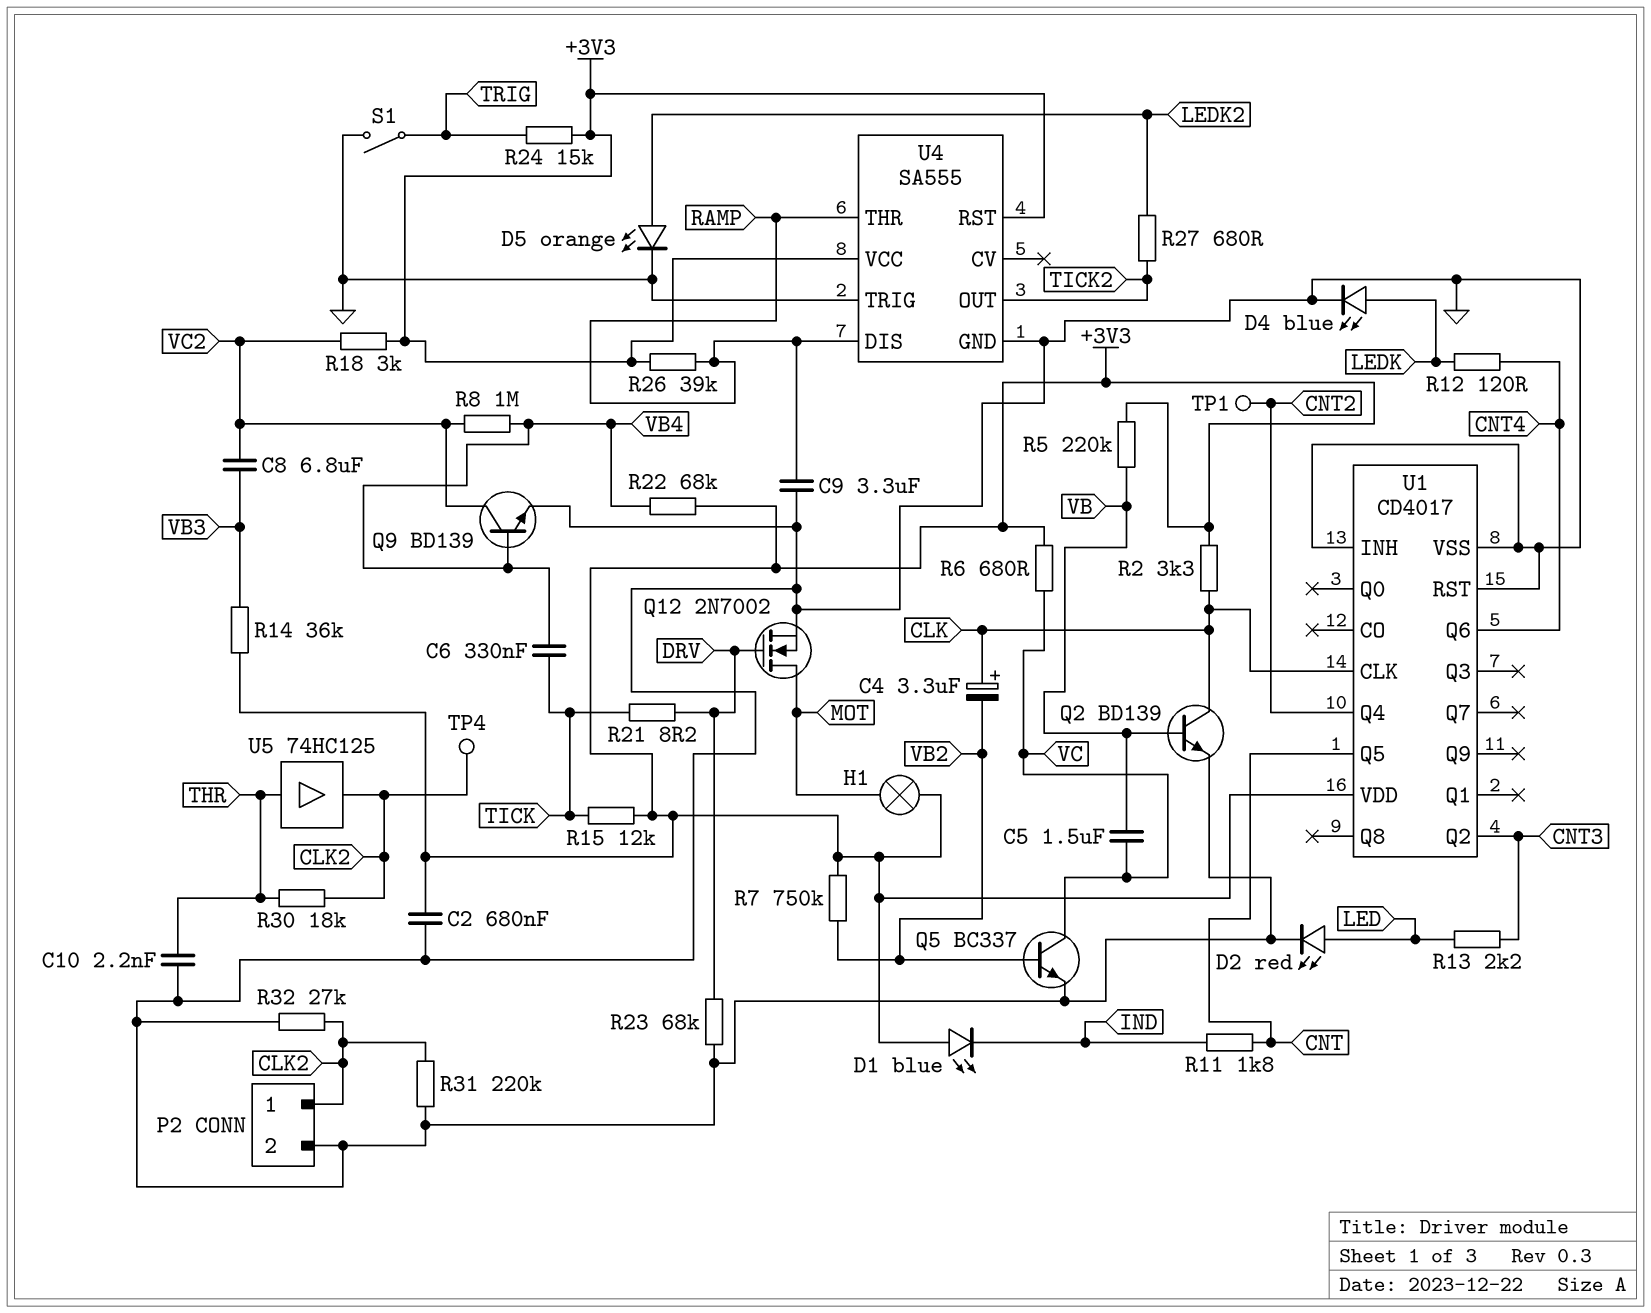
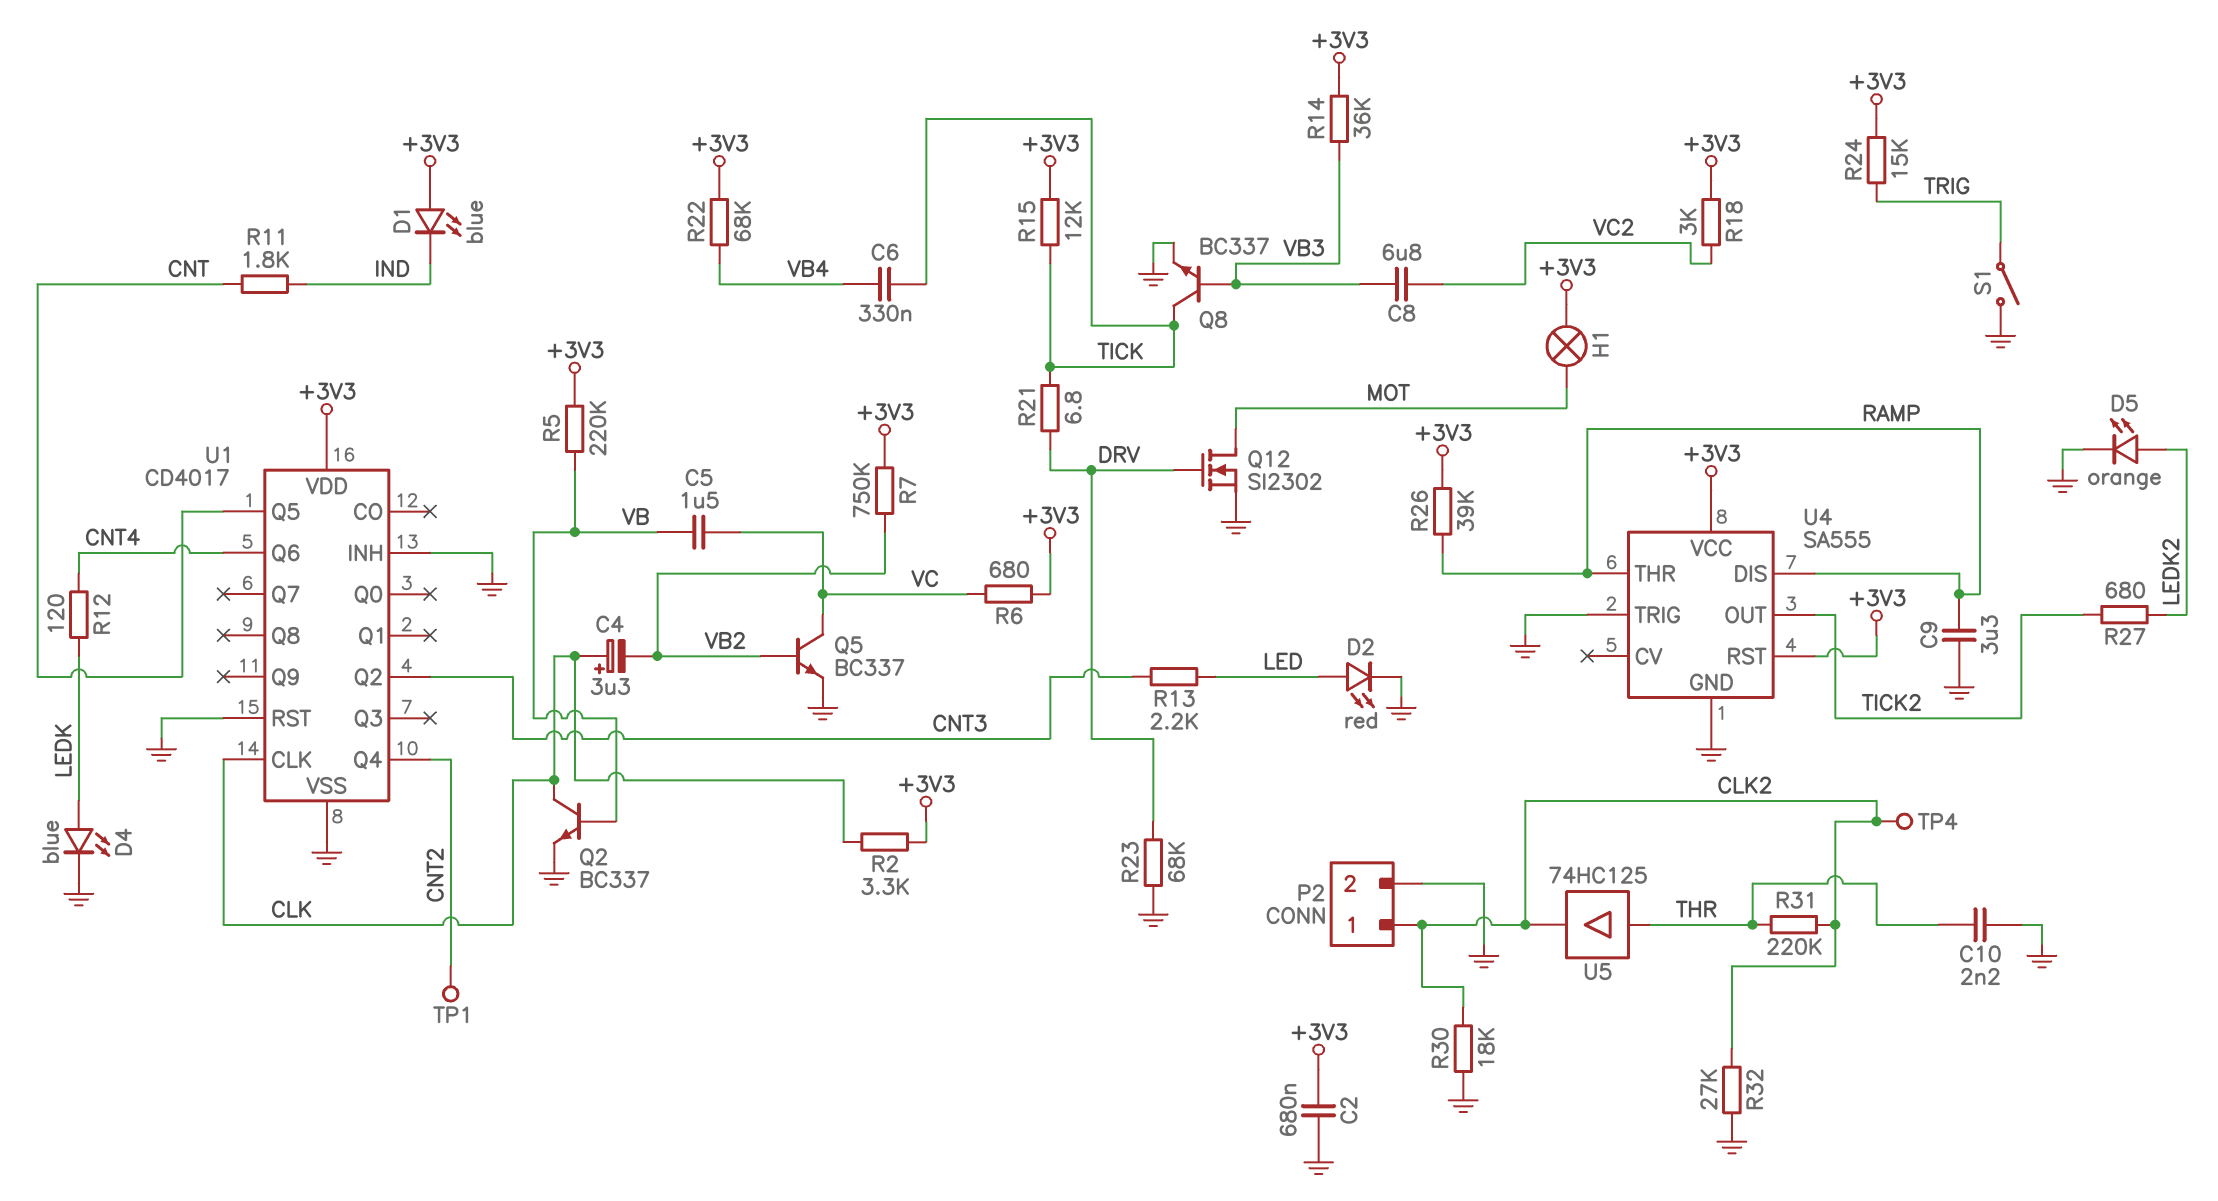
Q2: NPN BD139 (B VB, C CLK, E GND) -> NPN BC337 (B VB, C CLK, E GND)
Q8: none -> NPN BC337 (B VB3, C TICK, E GND)
Q9: NPN BD139 (B VB4, C VC2, E GND) -> none
Q12: NMOS 2N7002 (G DRV, D MOT, S GND) -> NMOS SI2302 (G DRV, D MOT, S GND)
R8: 1M (VB4, VC2) -> none
R21: 8.2 (DRV, TICK) -> 6.8 (DRV, TICK)
R30: 18k (CLK2, THR) -> 18k (CLK2, GND)
R31: 220k (CLK2, GND) -> 220k (CLK2, THR)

──────────

Problem description: Review the entries above and return every line where "none" appears.

Written answer:
Q8: none -> NPN BC337 (B VB3, C TICK, E GND)
Q9: NPN BD139 (B VB4, C VC2, E GND) -> none
R8: 1M (VB4, VC2) -> none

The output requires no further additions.